WHAT TO PRODUCE: Check each line of the data below for the word "shifted", then extract the ones that have it.

GIVEN DATA:
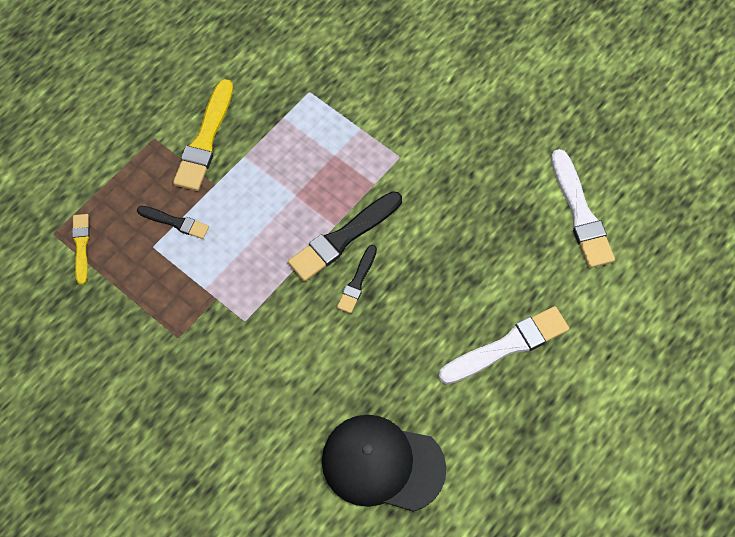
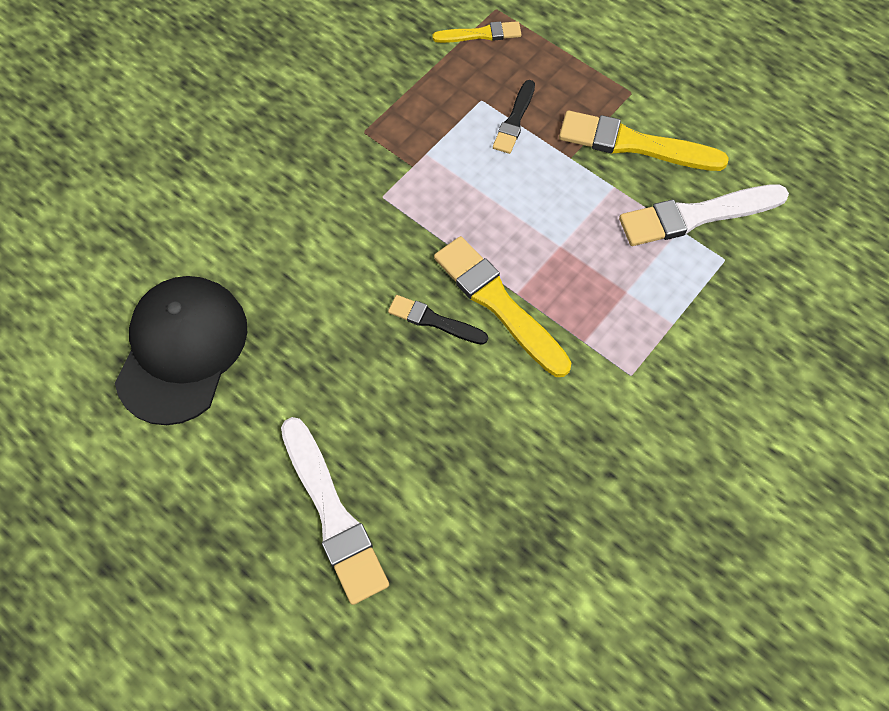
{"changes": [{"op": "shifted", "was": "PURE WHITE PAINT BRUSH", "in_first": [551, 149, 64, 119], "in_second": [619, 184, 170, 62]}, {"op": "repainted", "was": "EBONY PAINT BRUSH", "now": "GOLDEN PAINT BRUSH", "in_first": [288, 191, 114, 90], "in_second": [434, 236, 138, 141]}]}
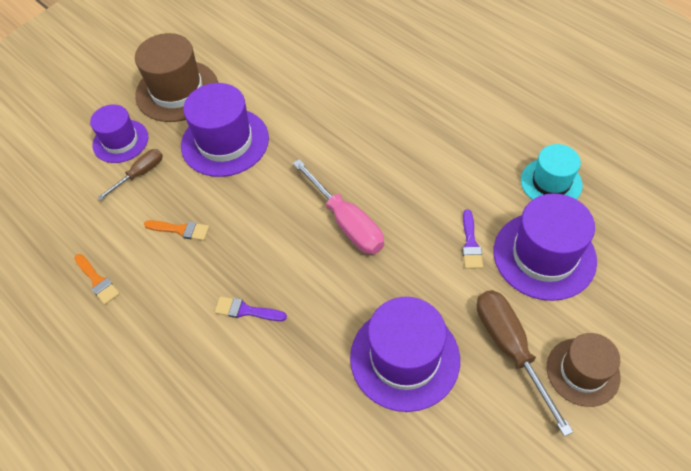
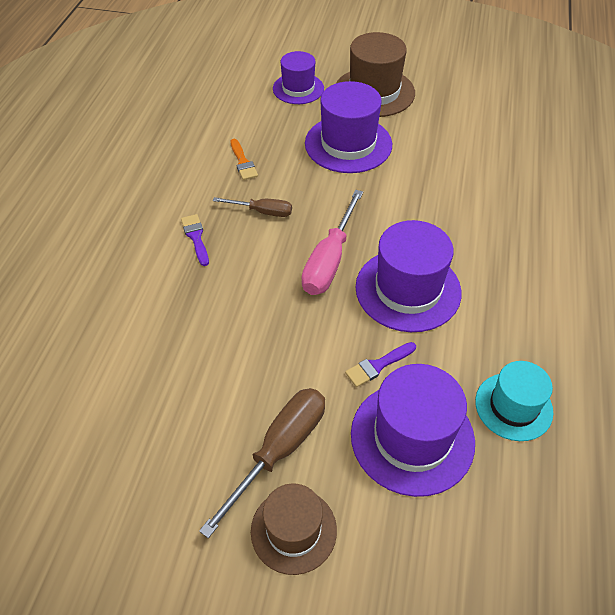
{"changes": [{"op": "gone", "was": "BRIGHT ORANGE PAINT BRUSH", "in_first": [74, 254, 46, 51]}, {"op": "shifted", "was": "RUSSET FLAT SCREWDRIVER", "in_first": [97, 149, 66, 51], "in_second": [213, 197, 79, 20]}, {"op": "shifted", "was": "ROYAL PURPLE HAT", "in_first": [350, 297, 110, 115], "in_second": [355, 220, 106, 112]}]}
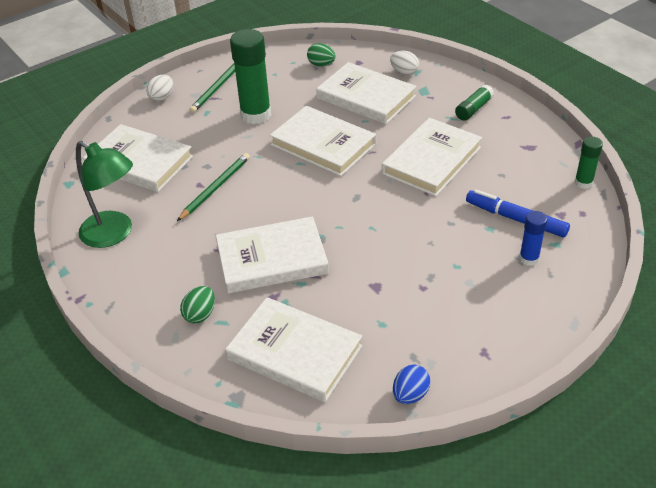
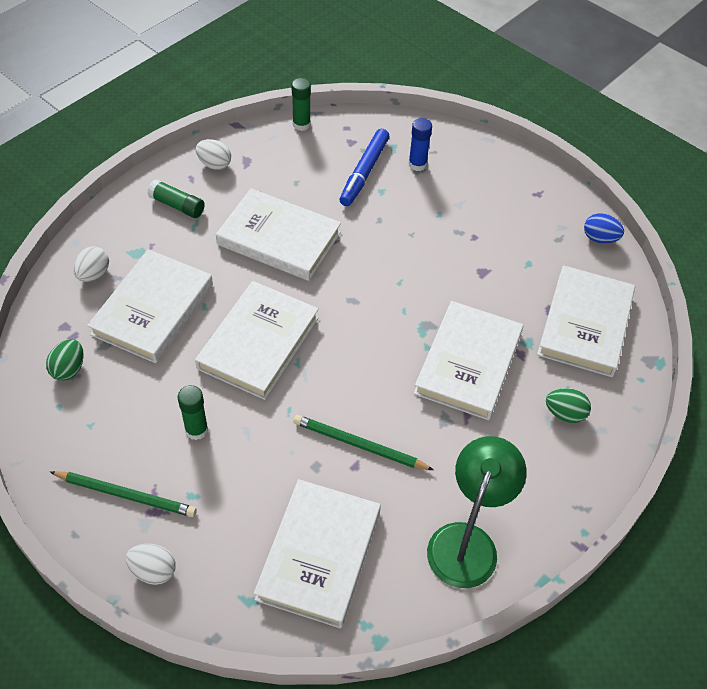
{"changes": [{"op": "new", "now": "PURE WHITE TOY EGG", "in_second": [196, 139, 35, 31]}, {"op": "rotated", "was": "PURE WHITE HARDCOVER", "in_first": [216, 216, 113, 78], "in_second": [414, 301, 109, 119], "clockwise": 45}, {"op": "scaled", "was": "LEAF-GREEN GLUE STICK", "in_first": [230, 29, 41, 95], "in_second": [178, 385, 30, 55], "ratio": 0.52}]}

RESPONSE TO THE EXERCISE:
{"changes": [{"op": "shifted", "was": "PURE WHITE PAINT BRUSH", "in_first": [551, 149, 64, 119], "in_second": [619, 184, 170, 62]}, {"op": "repainted", "was": "EBONY PAINT BRUSH", "now": "GOLDEN PAINT BRUSH", "in_first": [288, 191, 114, 90], "in_second": [434, 236, 138, 141]}]}
{"changes": [{"op": "gone", "was": "BRIGHT ORANGE PAINT BRUSH", "in_first": [74, 254, 46, 51]}, {"op": "shifted", "was": "RUSSET FLAT SCREWDRIVER", "in_first": [97, 149, 66, 51], "in_second": [213, 197, 79, 20]}, {"op": "shifted", "was": "ROYAL PURPLE HAT", "in_first": [350, 297, 110, 115], "in_second": [355, 220, 106, 112]}]}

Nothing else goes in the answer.